DATA SHOWN:
※ ※ ※
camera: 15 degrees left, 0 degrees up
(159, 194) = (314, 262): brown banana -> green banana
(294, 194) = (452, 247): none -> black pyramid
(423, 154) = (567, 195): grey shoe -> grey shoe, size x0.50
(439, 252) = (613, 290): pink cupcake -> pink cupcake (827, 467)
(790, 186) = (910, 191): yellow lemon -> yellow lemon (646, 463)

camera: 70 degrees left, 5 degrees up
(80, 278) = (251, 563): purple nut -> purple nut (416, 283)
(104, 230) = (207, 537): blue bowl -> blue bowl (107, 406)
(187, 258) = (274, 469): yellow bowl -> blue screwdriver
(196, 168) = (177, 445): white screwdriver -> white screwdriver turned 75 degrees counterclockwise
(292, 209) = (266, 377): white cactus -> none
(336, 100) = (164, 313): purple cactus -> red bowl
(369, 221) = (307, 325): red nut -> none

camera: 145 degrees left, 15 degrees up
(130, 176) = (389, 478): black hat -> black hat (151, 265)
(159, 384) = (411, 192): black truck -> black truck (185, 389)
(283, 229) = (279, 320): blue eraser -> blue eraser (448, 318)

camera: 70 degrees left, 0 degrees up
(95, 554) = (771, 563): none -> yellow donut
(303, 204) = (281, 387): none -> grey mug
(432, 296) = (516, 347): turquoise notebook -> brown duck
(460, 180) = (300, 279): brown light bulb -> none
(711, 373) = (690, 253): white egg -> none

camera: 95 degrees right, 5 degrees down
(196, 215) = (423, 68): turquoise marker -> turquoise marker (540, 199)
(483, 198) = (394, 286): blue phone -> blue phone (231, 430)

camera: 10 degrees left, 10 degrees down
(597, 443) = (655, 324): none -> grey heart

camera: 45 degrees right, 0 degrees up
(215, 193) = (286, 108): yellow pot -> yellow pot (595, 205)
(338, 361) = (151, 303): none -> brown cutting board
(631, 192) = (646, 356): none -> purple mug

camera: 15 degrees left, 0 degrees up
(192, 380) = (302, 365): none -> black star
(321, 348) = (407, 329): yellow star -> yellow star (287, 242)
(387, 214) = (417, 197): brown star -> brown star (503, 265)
※ ※ ※
EXERCISE REQUIREMENTS: Take the stretch of lines above from the one containing "(130, 176) = (389, 478): black" through the one containing "(303, 204) = (281, 387): none -> grey mug" and repeat it exactly, adding no other line.

REPLY TO THE EXERCISE:
(130, 176) = (389, 478): black hat -> black hat (151, 265)
(159, 384) = (411, 192): black truck -> black truck (185, 389)
(283, 229) = (279, 320): blue eraser -> blue eraser (448, 318)

camera: 70 degrees left, 0 degrees up
(95, 554) = (771, 563): none -> yellow donut
(303, 204) = (281, 387): none -> grey mug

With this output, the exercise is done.